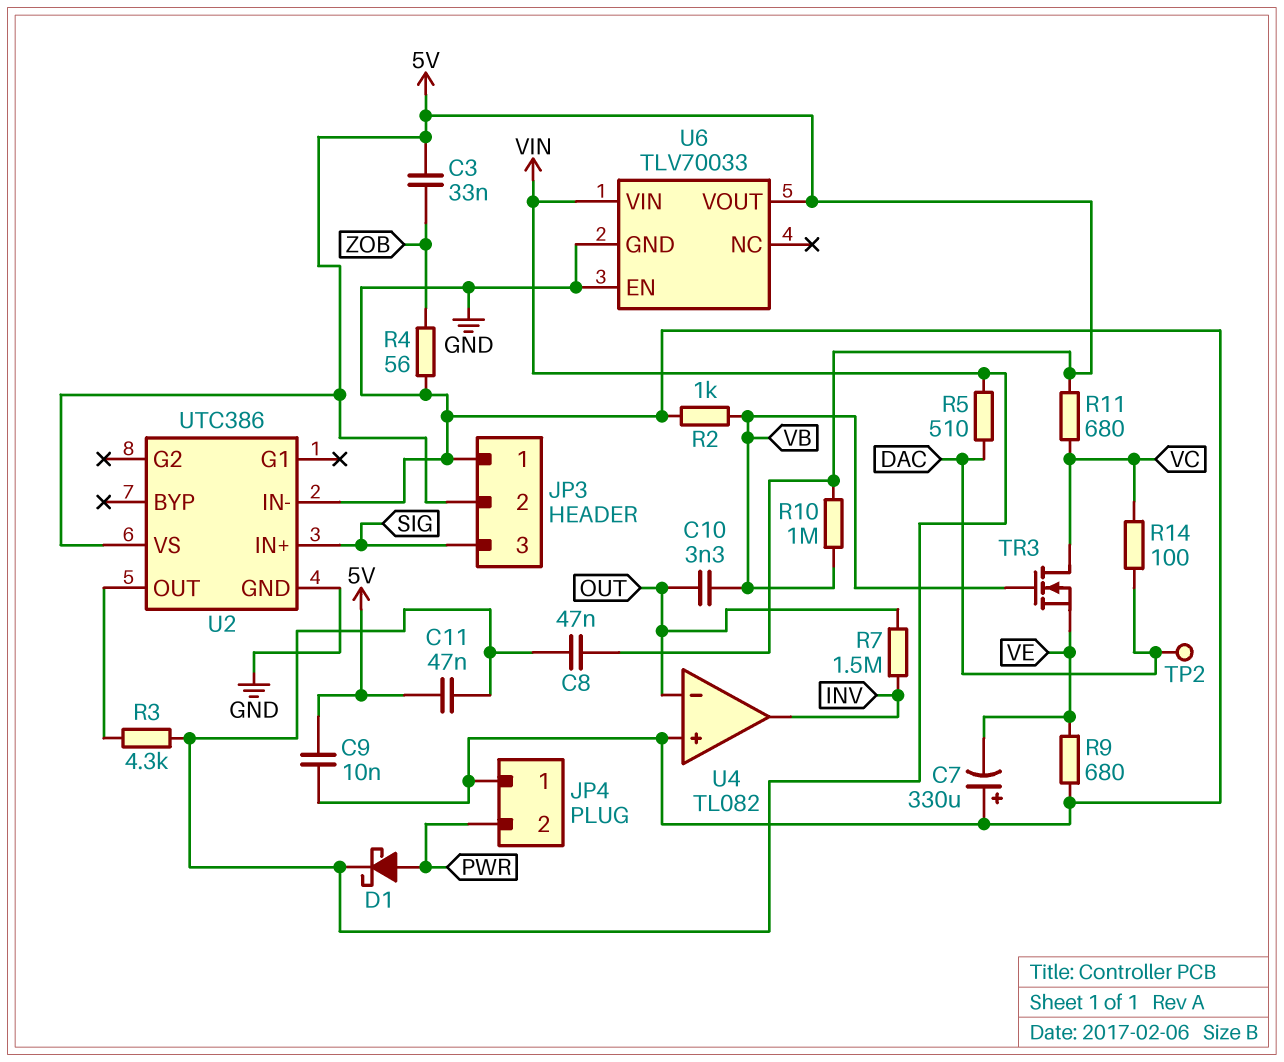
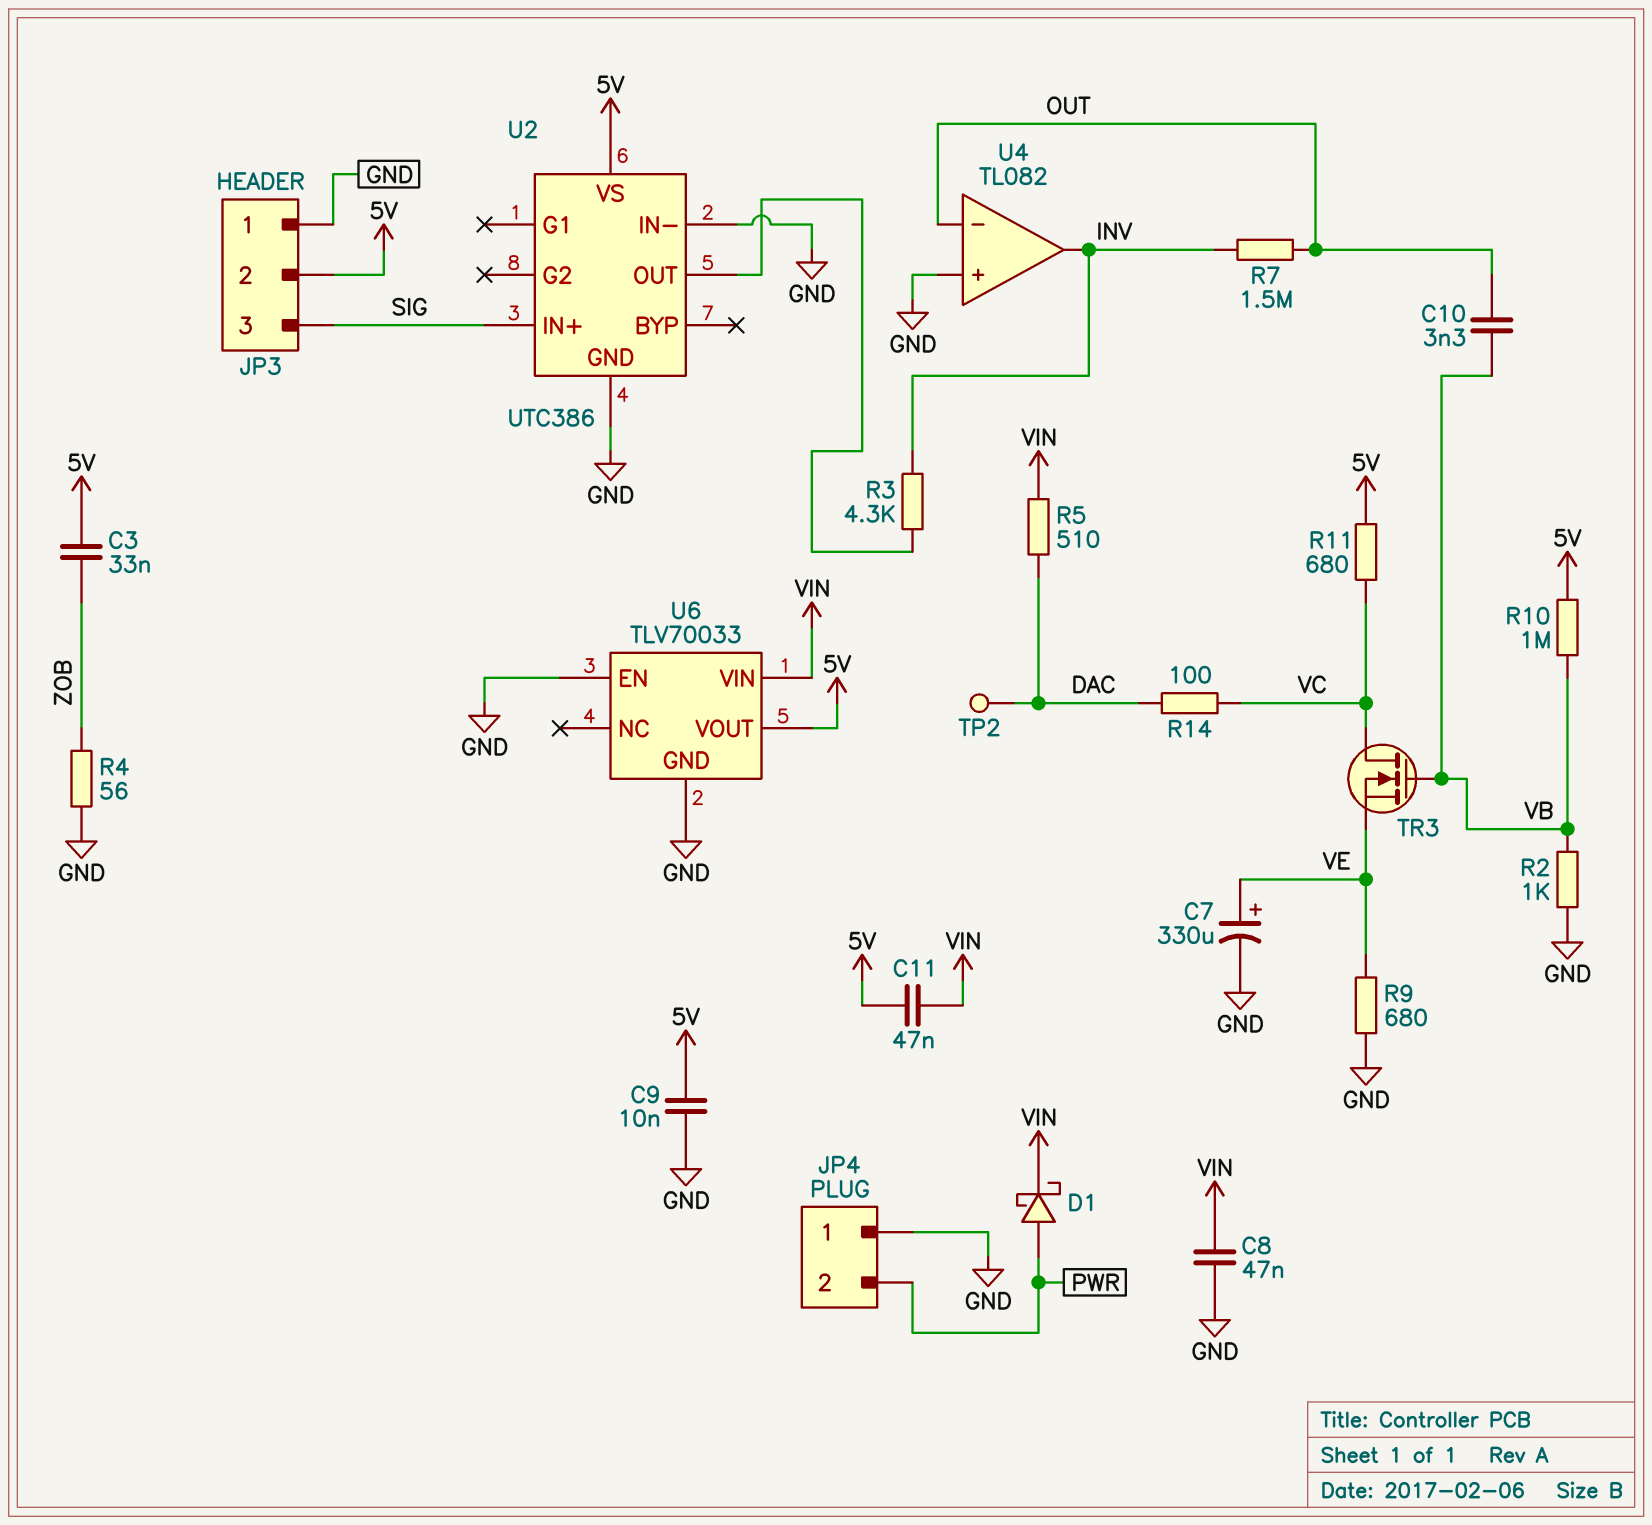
C7: 330uF (plus GND, minus VE) -> 330uF (plus VE, minus GND)
C8: 47nF (5V, VIN) -> 47nF (GND, VIN)
R3: 4.3k (U2/OUT, VIN) -> 4.3k (INV, U2/OUT)

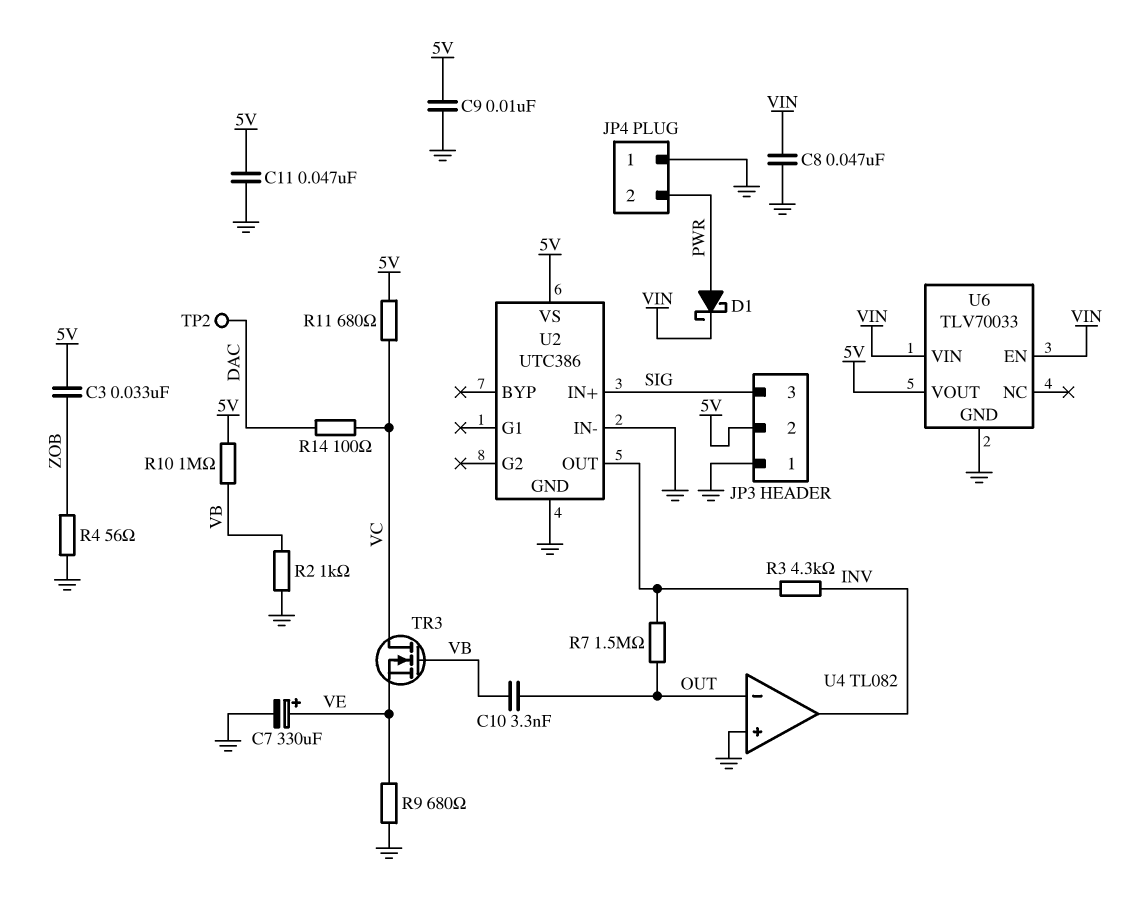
C11: 47nF (5V, VIN) -> 47nF (5V, GND)
R5: 510 (DAC, VIN) -> none
R7: 1.5M (INV, OUT) -> 1.5M (OUT, U2/OUT)
U6 pin EN: GND -> VIN

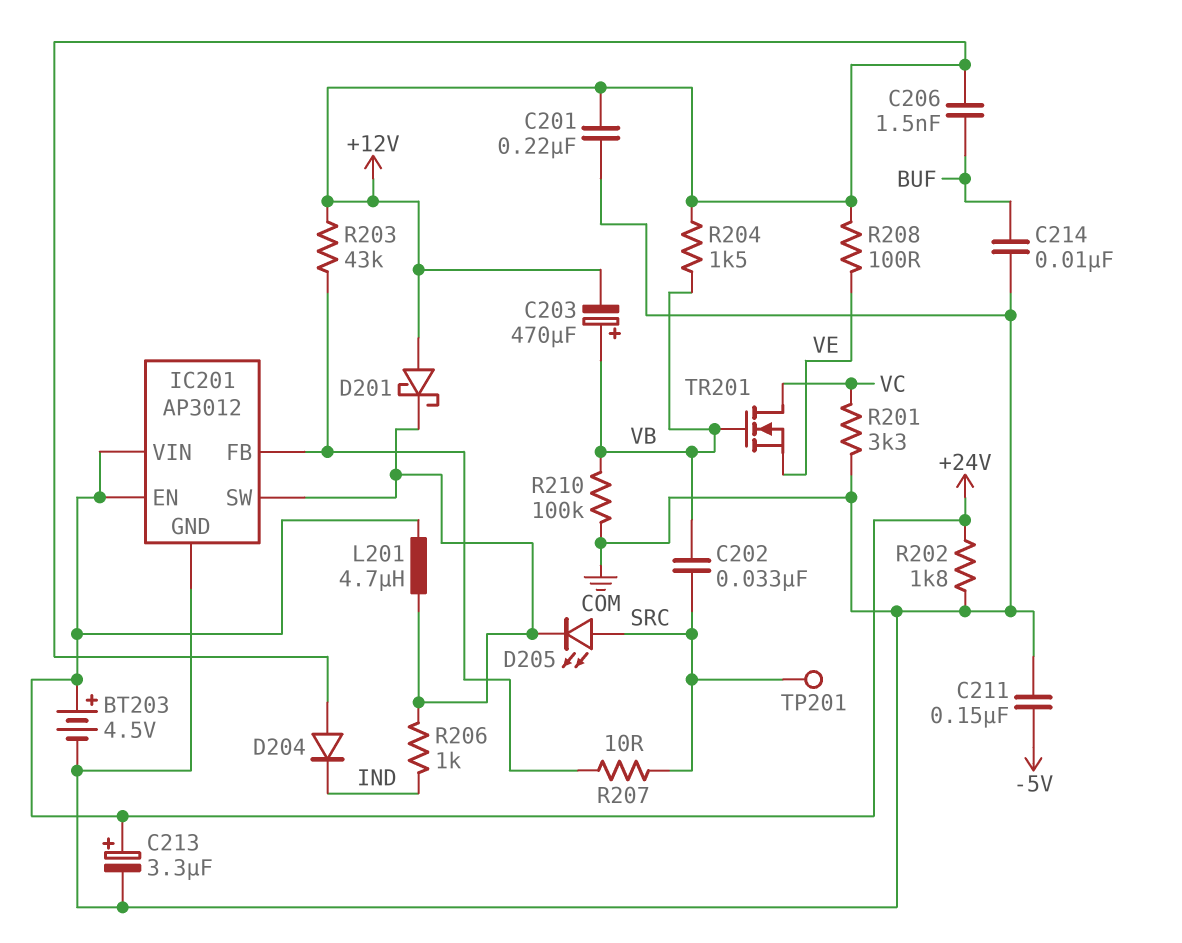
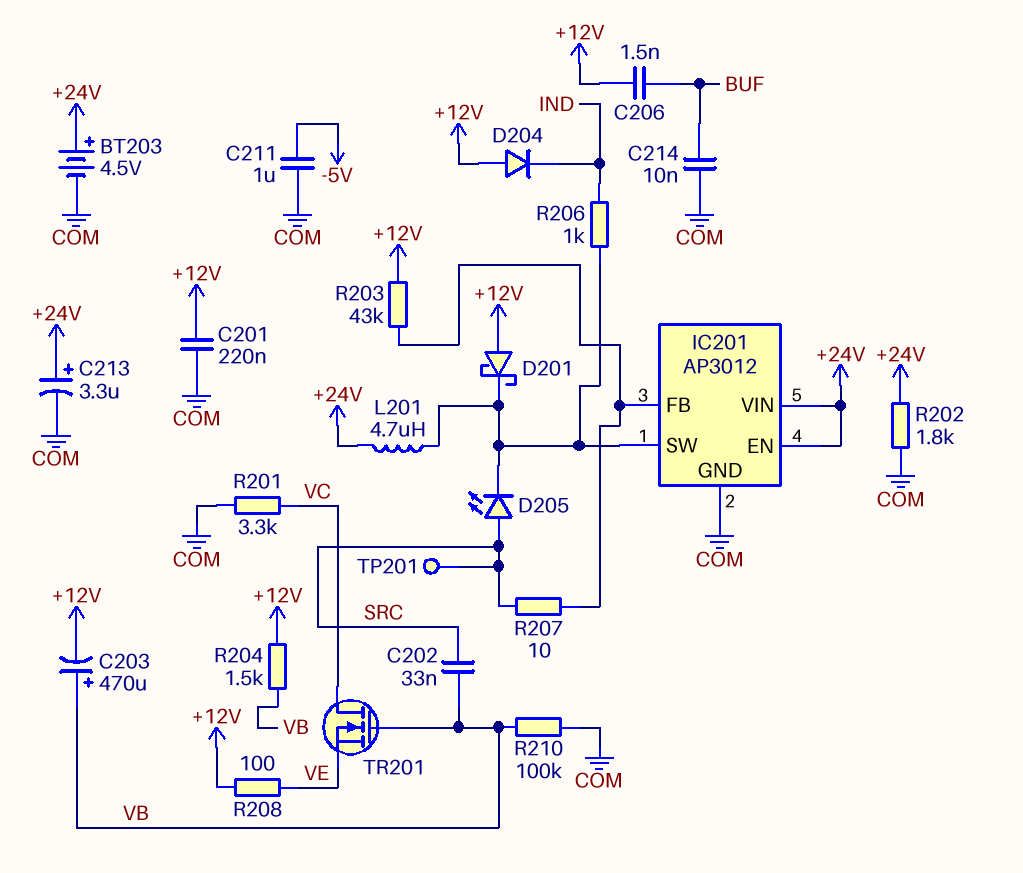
C211: 150nF (-5V, COM) -> 1uF (-5V, COM)

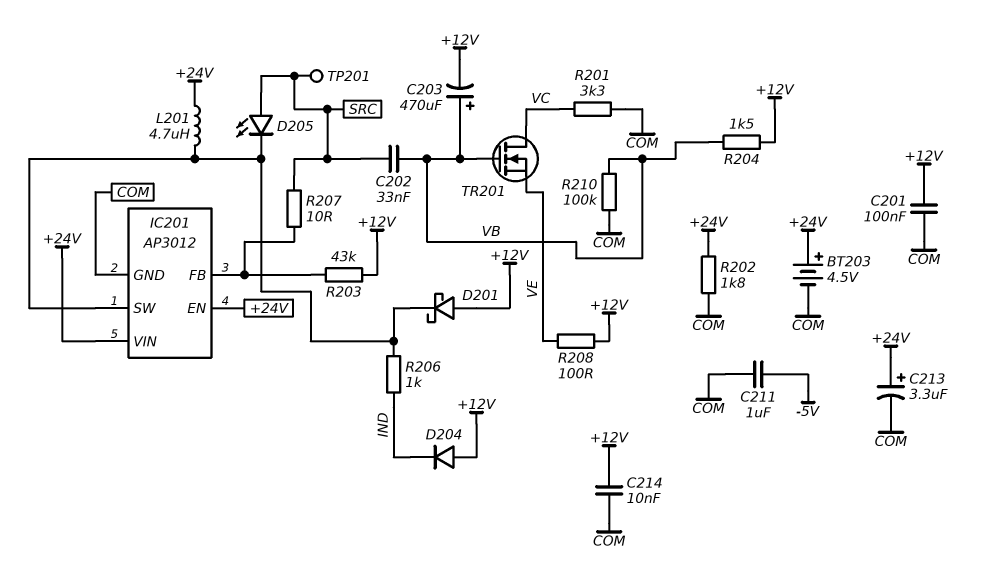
C201: 220nF (+12V, COM) -> 100nF (+12V, COM)
C206: 1.5nF (+12V, BUF) -> none
C214: 10nF (BUF, COM) -> 10nF (+12V, COM)

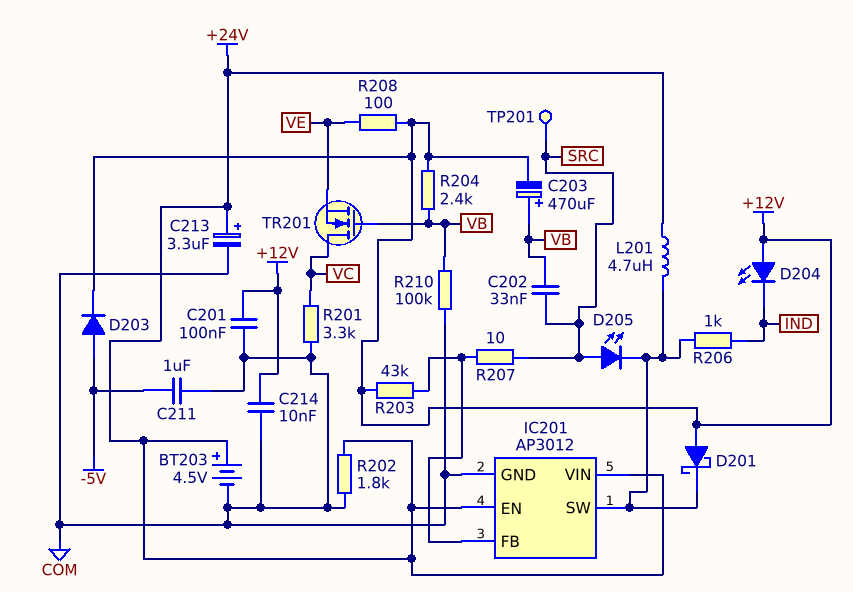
D203: none -> diode (A -5V, K +12V)
D204: diode (A +12V, K IND) -> LED (A +12V, K IND)
R204: 1.5k (+12V, VB) -> 2.4k (+12V, VB)

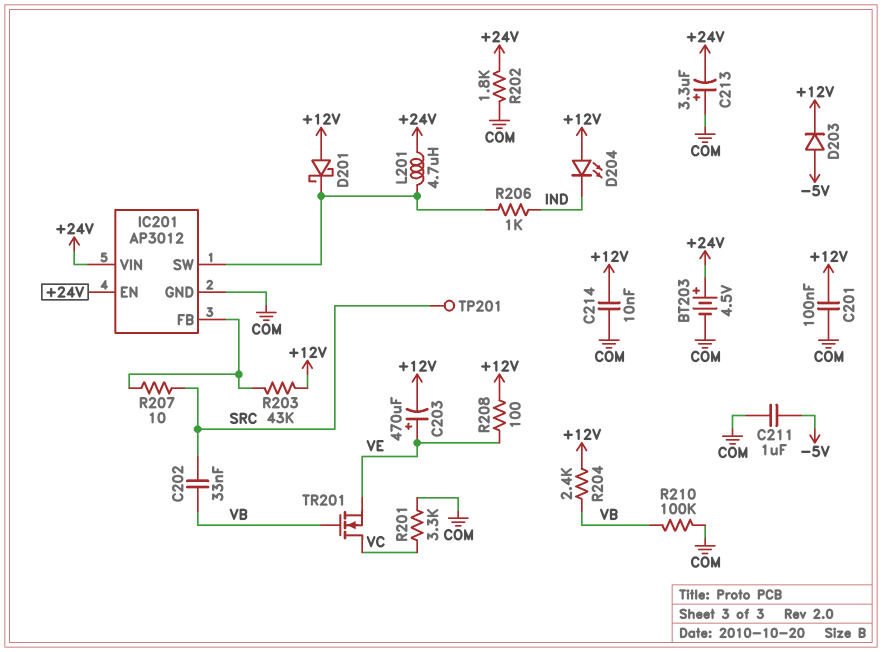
C203: 470uF (plus VB, minus +12V) -> 470uF (plus VE, minus +12V)
C213: 3.3uF (plus +24V, minus COM) -> 3.3uF (plus COM, minus +24V)
D205: LED (A SRC, K IC201/SW) -> none

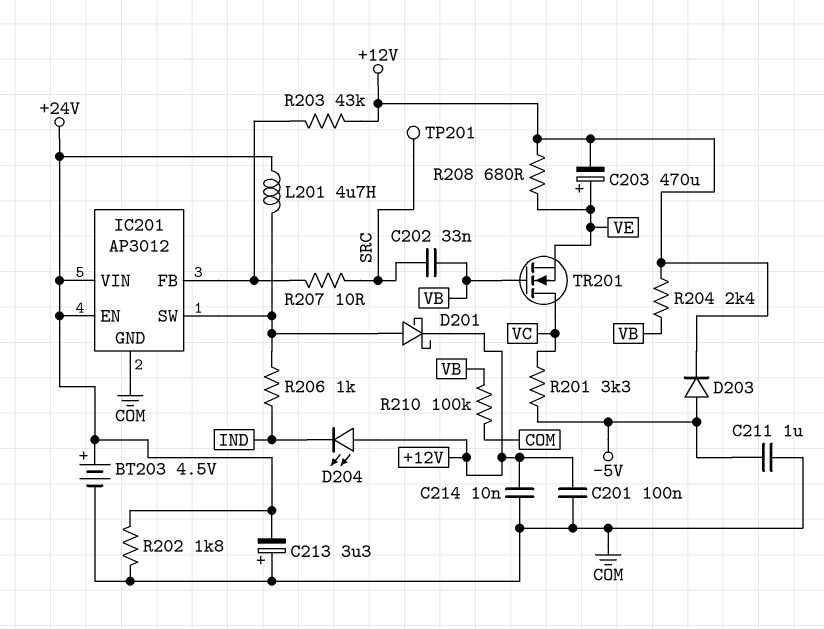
D201: schottky (A +12V, K IC201/SW) -> schottky (A IC201/SW, K +12V)
R201: 3.3k (COM, VC) -> 3.3k (-5V, VC)
R208: 100 (+12V, VE) -> 680 (+12V, VE)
_ _ _
__PROBLEM STATEMENT__
Word for word, give the listing above again, but drop any pictures.

__TASK OUTPUT__
C7: 330uF (plus GND, minus VE) -> 330uF (plus VE, minus GND)
C8: 47nF (5V, VIN) -> 47nF (GND, VIN)
R3: 4.3k (U2/OUT, VIN) -> 4.3k (INV, U2/OUT)

C11: 47nF (5V, VIN) -> 47nF (5V, GND)
R5: 510 (DAC, VIN) -> none
R7: 1.5M (INV, OUT) -> 1.5M (OUT, U2/OUT)
U6 pin EN: GND -> VIN

C211: 150nF (-5V, COM) -> 1uF (-5V, COM)

C201: 220nF (+12V, COM) -> 100nF (+12V, COM)
C206: 1.5nF (+12V, BUF) -> none
C214: 10nF (BUF, COM) -> 10nF (+12V, COM)

D203: none -> diode (A -5V, K +12V)
D204: diode (A +12V, K IND) -> LED (A +12V, K IND)
R204: 1.5k (+12V, VB) -> 2.4k (+12V, VB)

C203: 470uF (plus VB, minus +12V) -> 470uF (plus VE, minus +12V)
C213: 3.3uF (plus +24V, minus COM) -> 3.3uF (plus COM, minus +24V)
D205: LED (A SRC, K IC201/SW) -> none

D201: schottky (A +12V, K IC201/SW) -> schottky (A IC201/SW, K +12V)
R201: 3.3k (COM, VC) -> 3.3k (-5V, VC)
R208: 100 (+12V, VE) -> 680 (+12V, VE)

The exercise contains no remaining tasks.